**Aim of the task:** Print each record exactly as it appears, but drop the images.

**Data to use:**
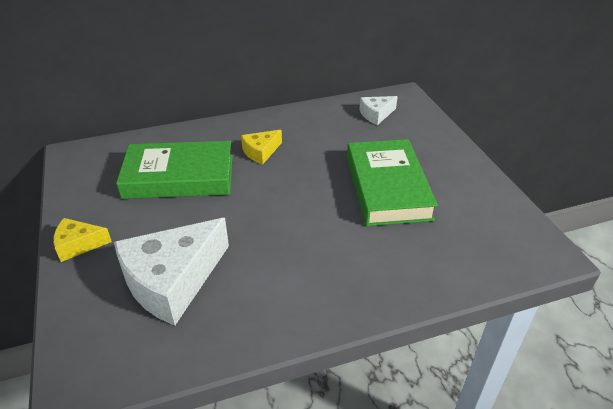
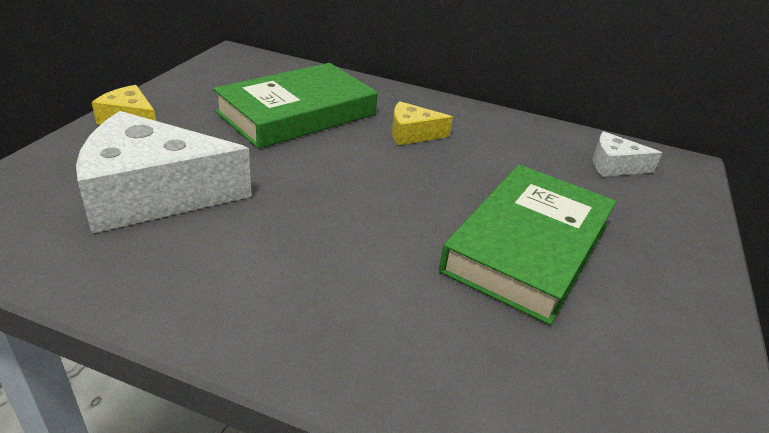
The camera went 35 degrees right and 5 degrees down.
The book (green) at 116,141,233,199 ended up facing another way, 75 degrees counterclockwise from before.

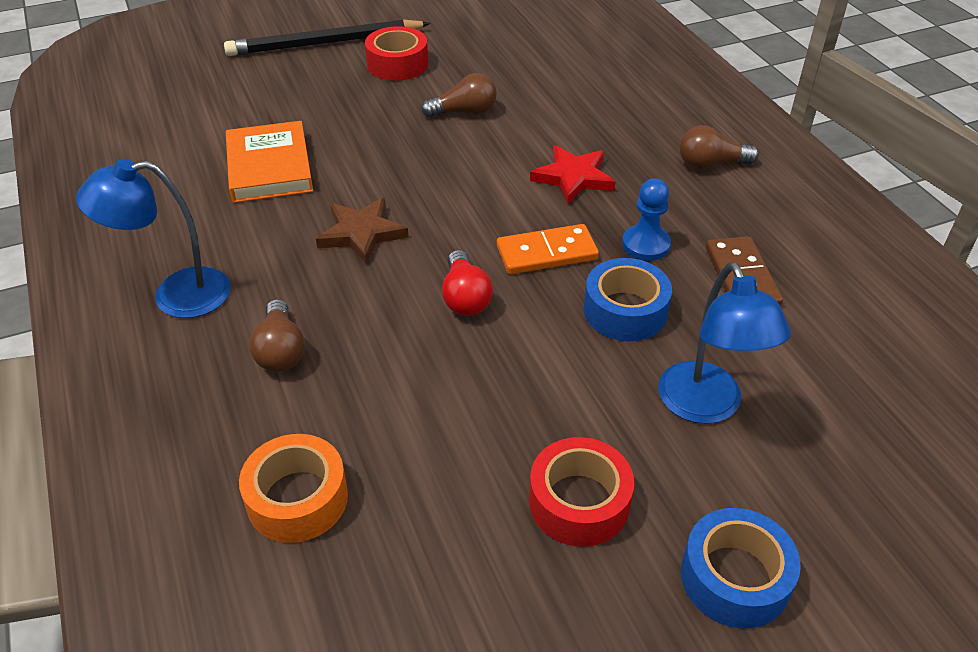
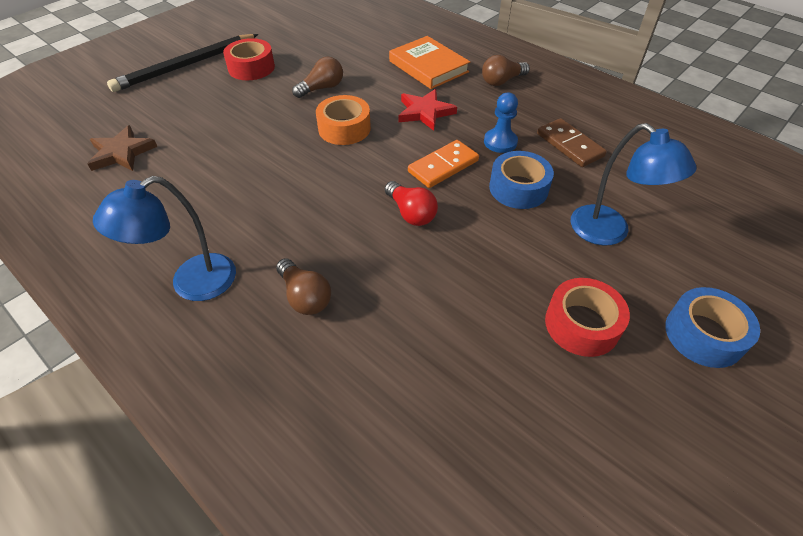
The camera went 25 degrees left and 5 degrees up.
The book (orange) ended up elsewhere, having gone from 226,121,313,203 to 389,36,470,89.
The star shape (dark brown) ended up elsewhere, having gone from 316,198,409,264 to 88,125,157,171.
The tape (orange) ended up elsewhere, having gone from 239,434,348,543 to 316,95,371,145.

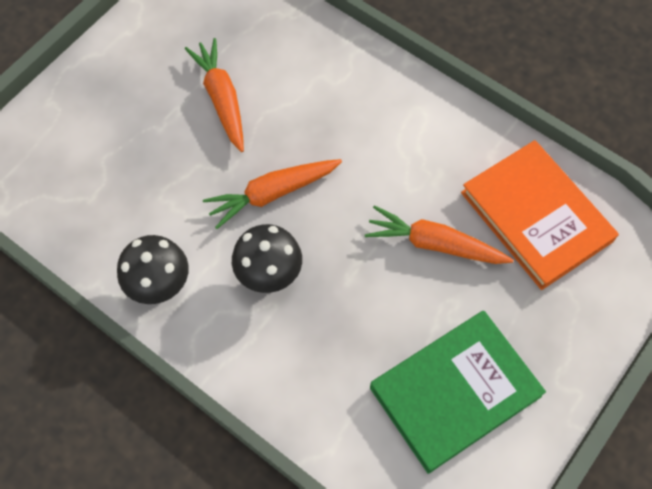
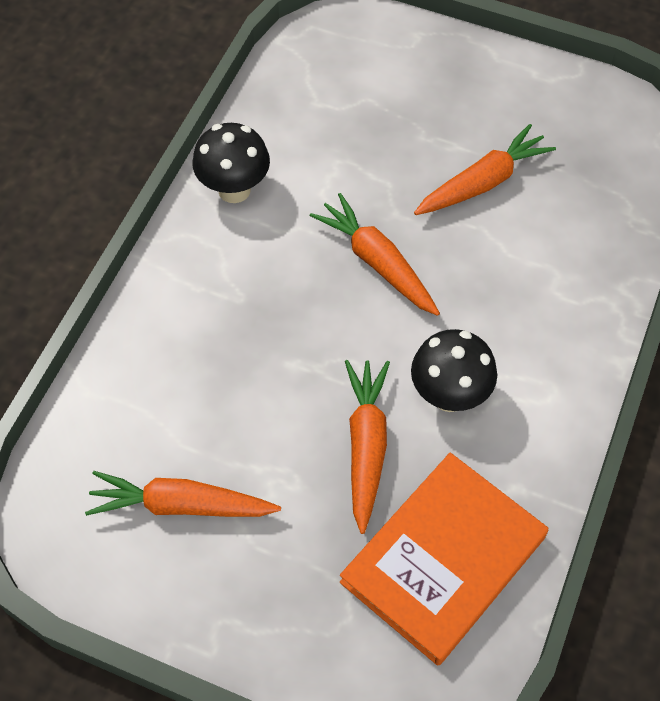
The camera went 75 degrees right and 5 degrees down.
The toadstool (ebony) ended up elsewhere, having gone from 232,224,302,293 to 411,329,497,412.
Where the book (green) stood at 370,311,546,474, the carrot (orange) came to stand at 85,471,281,517.

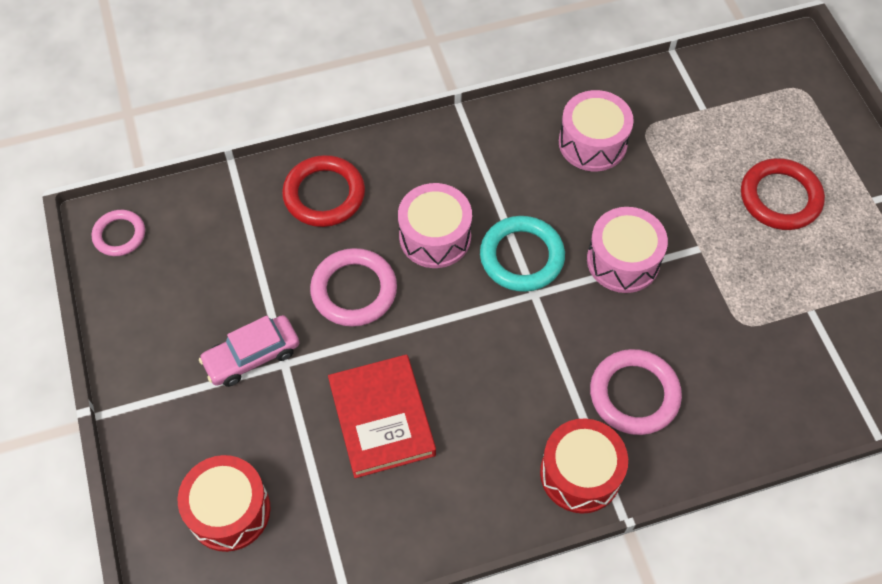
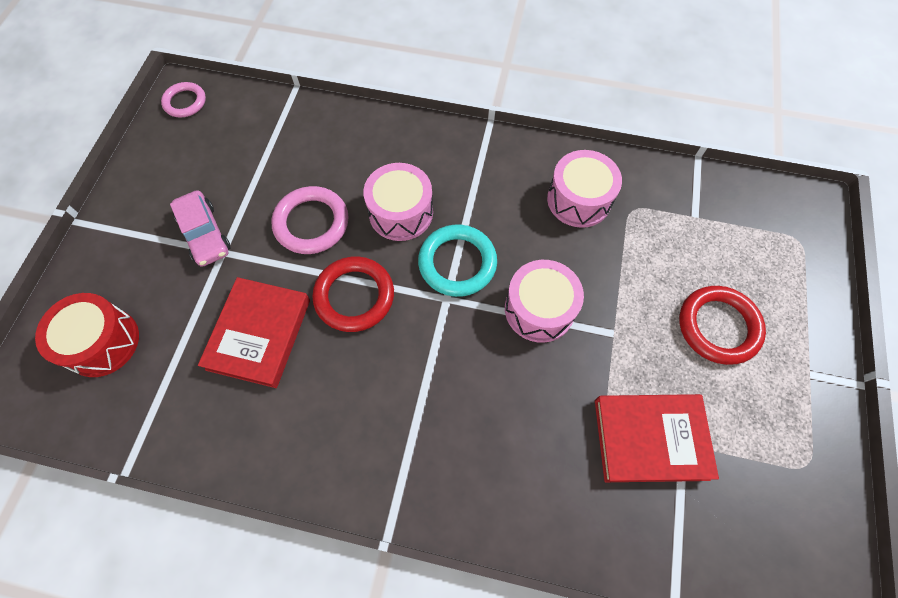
The camera went 30 degrees right and 5 degrees up.
The torus (scarlet) ended up elsewhere, having gone from 282,155,365,227 to 312,257,394,332.
The toy car (rosy) at 199,315,299,387 ended up facing another way, 120 degrees counterclockwise from before.
The second view lost the torus (rosy) at 590,349,682,435.
The second view lost the toy drum (scarlet) at 540,418,628,513.
The second view gained the book (scarlet) at 595,394,719,482.

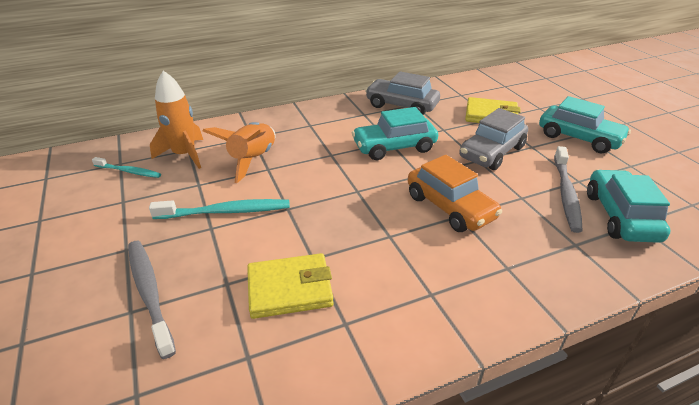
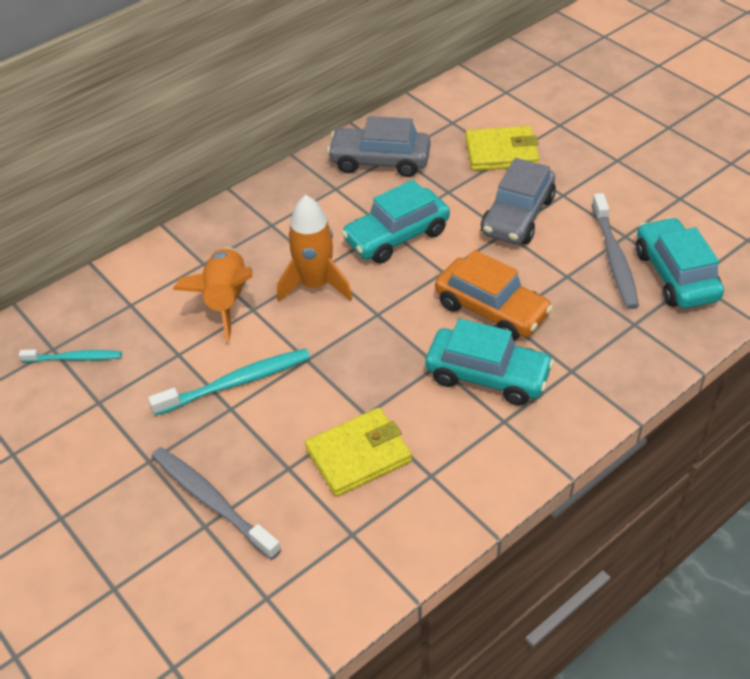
The camera went 15 degrees left and 10 degrees up.
The toy rocket (orange) ended up elsewhere, having gone from 150,71,203,169 to 277,195,352,302.
The toy car (aqua) ended up elsewhere, having gone from 539,96,631,154 to 425,318,554,406.

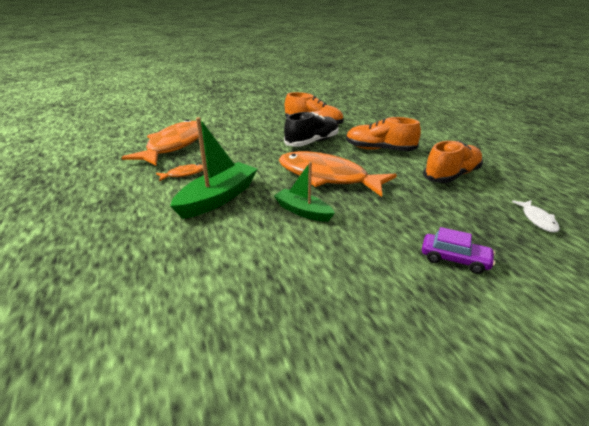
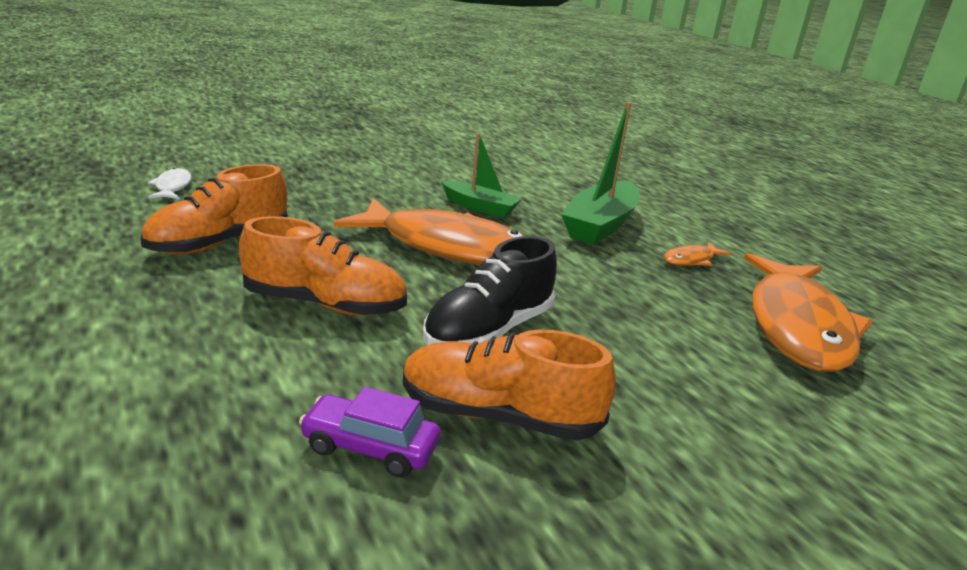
The camera went 170 degrees right and 5 degrees down.
The toy car (violet) ended up elsewhere, having gone from 422,227,495,274 to 299,387,441,477.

**Solution to this task:**
The camera went 35 degrees right and 5 degrees down.
The book (green) at 116,141,233,199 ended up facing another way, 75 degrees counterclockwise from before.

The camera went 25 degrees left and 5 degrees up.
The book (orange) ended up elsewhere, having gone from 226,121,313,203 to 389,36,470,89.
The star shape (dark brown) ended up elsewhere, having gone from 316,198,409,264 to 88,125,157,171.
The tape (orange) ended up elsewhere, having gone from 239,434,348,543 to 316,95,371,145.

The camera went 75 degrees right and 5 degrees down.
The toadstool (ebony) ended up elsewhere, having gone from 232,224,302,293 to 411,329,497,412.
Where the book (green) stood at 370,311,546,474, the carrot (orange) came to stand at 85,471,281,517.

The camera went 30 degrees right and 5 degrees up.
The torus (scarlet) ended up elsewhere, having gone from 282,155,365,227 to 312,257,394,332.
The toy car (rosy) at 199,315,299,387 ended up facing another way, 120 degrees counterclockwise from before.
The second view lost the torus (rosy) at 590,349,682,435.
The second view lost the toy drum (scarlet) at 540,418,628,513.
The second view gained the book (scarlet) at 595,394,719,482.

The camera went 15 degrees left and 10 degrees up.
The toy rocket (orange) ended up elsewhere, having gone from 150,71,203,169 to 277,195,352,302.
The toy car (aqua) ended up elsewhere, having gone from 539,96,631,154 to 425,318,554,406.

The camera went 170 degrees right and 5 degrees down.
The toy car (violet) ended up elsewhere, having gone from 422,227,495,274 to 299,387,441,477.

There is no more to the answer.